__Action item__: The entries below are to be reproduced exactly, with their pictures omitted.

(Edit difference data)
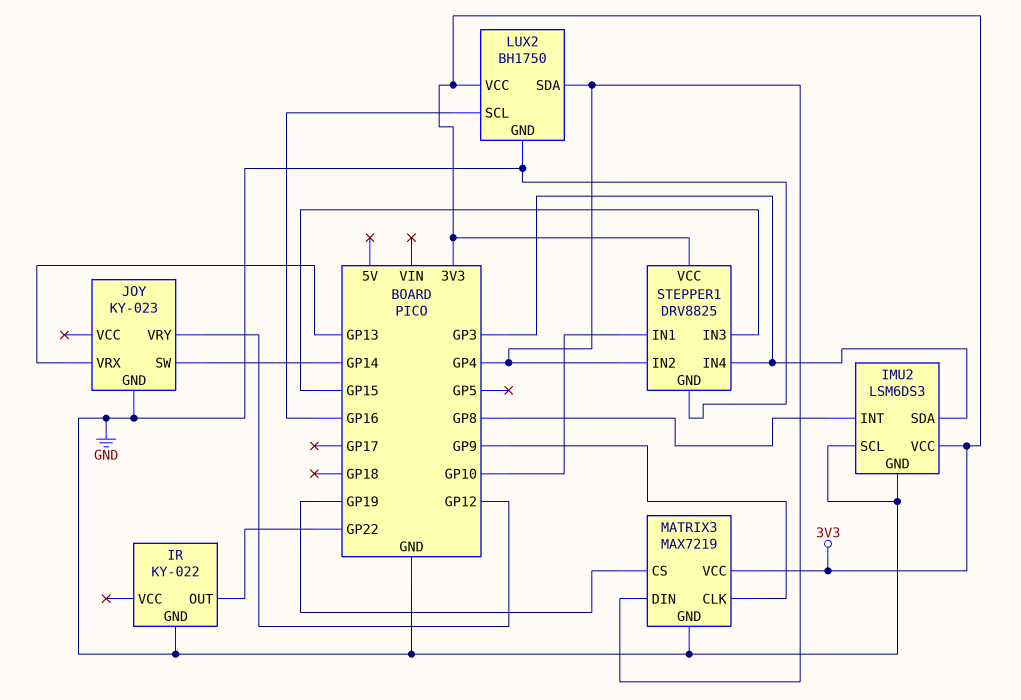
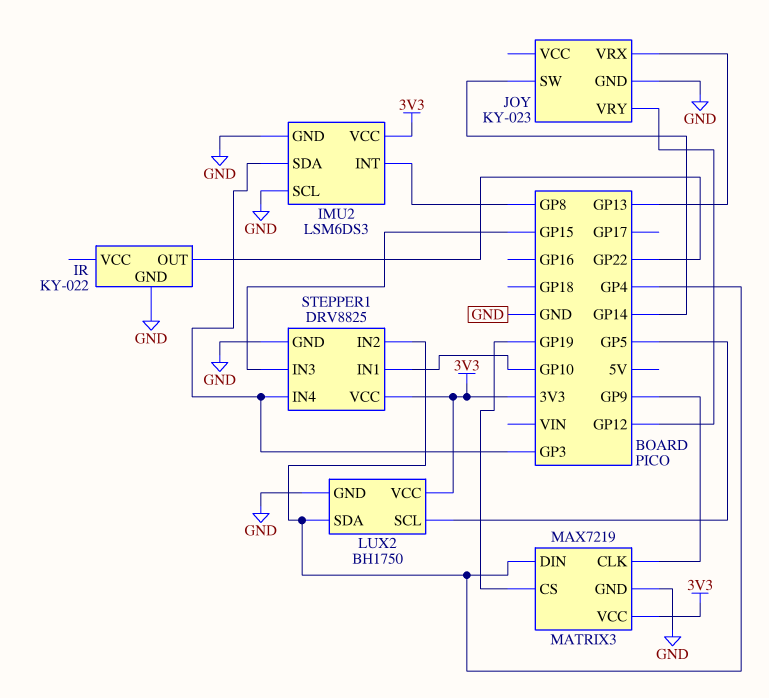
LUX2 pin SCL: GP16 -> GP5

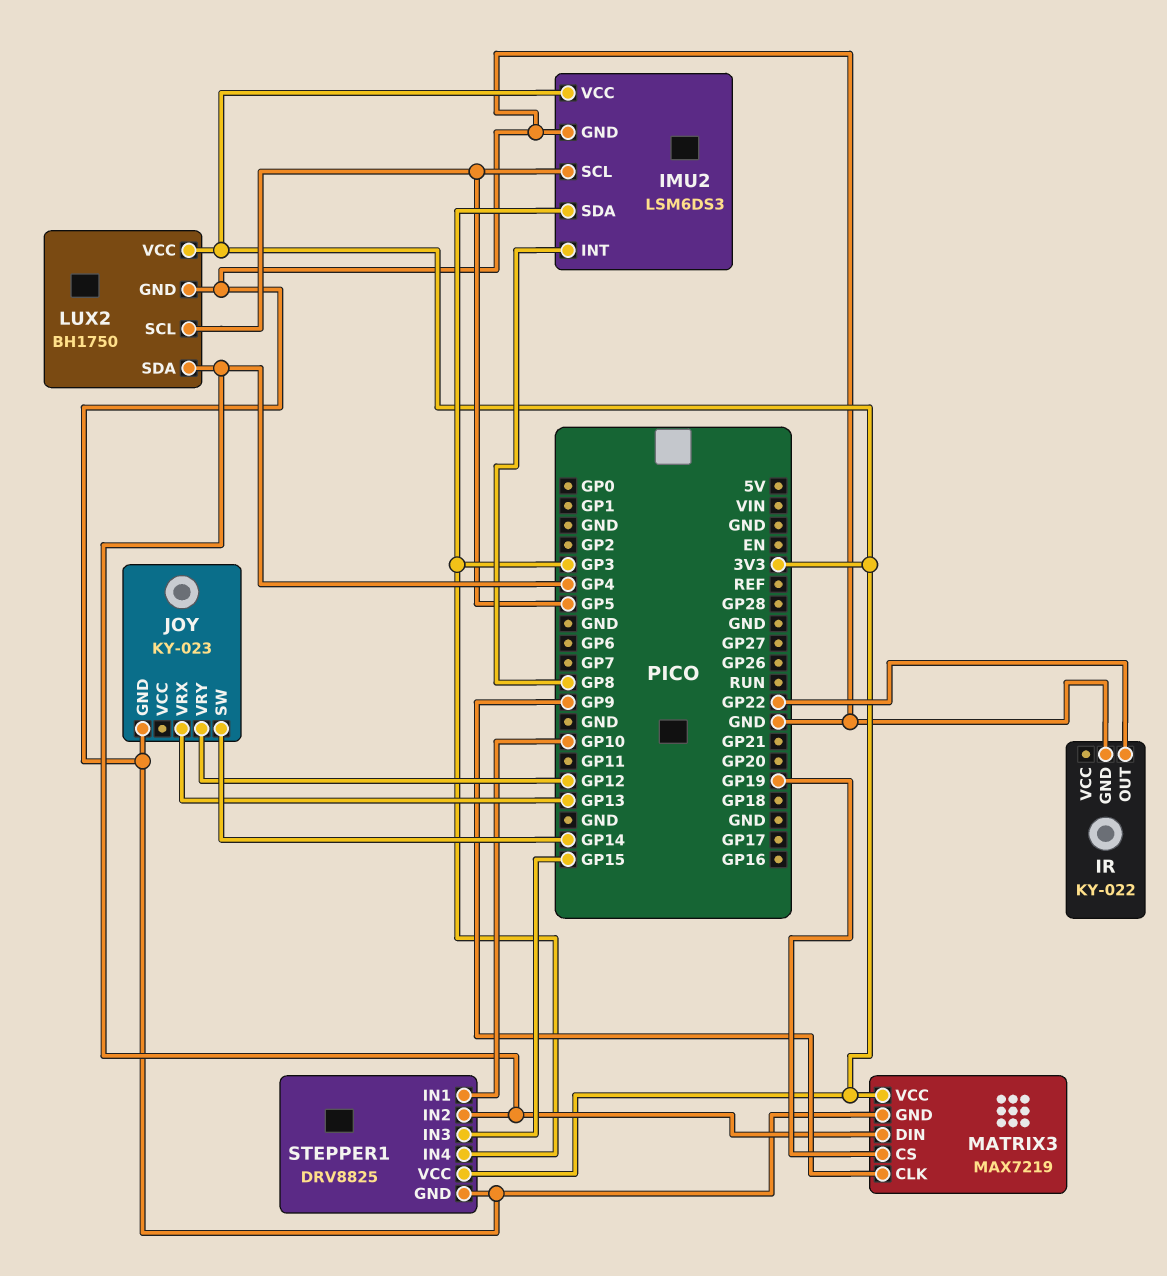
IMU2 pin SCL: GND -> GP5

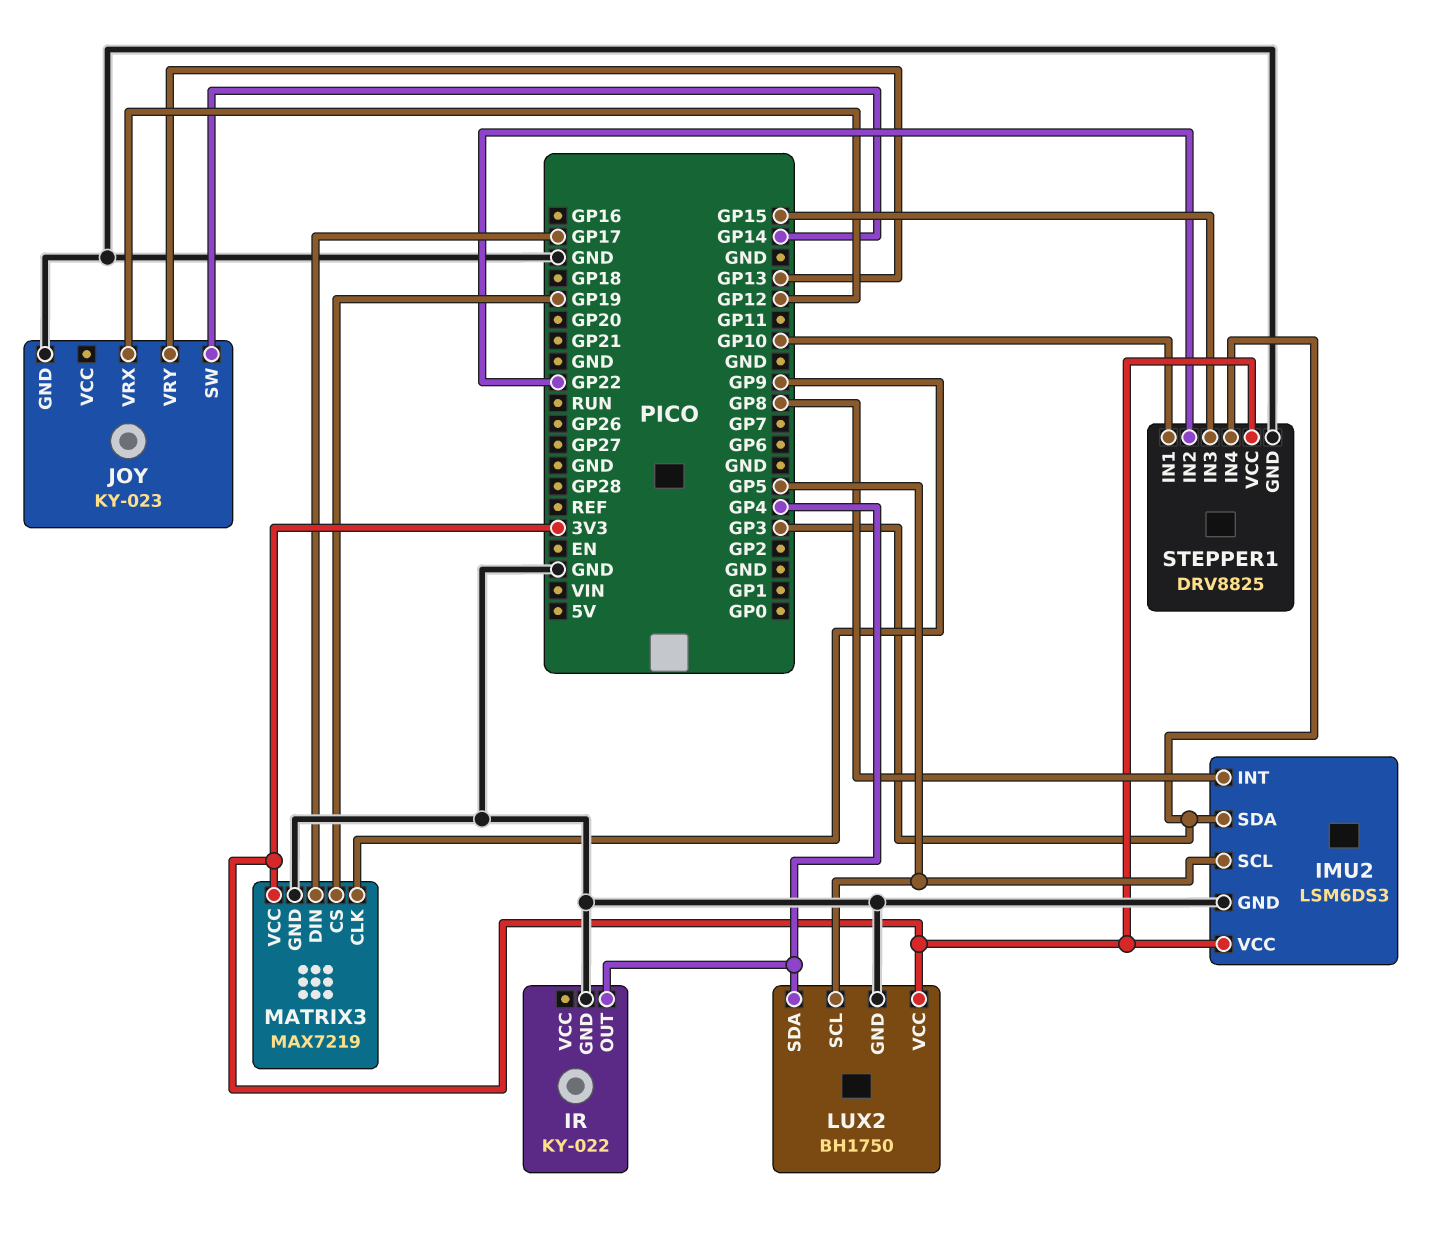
IR pin OUT: GP22 -> GP4
JOY pin VRX: GP13 -> GP12
JOY pin VRY: GP12 -> GP13
MATRIX3 pin DIN: GP4 -> GP17
STEPPER1 pin IN2: GP4 -> GP22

__Output for this task__:
LUX2 pin SCL: GP16 -> GP5

IMU2 pin SCL: GND -> GP5

IR pin OUT: GP22 -> GP4
JOY pin VRX: GP13 -> GP12
JOY pin VRY: GP12 -> GP13
MATRIX3 pin DIN: GP4 -> GP17
STEPPER1 pin IN2: GP4 -> GP22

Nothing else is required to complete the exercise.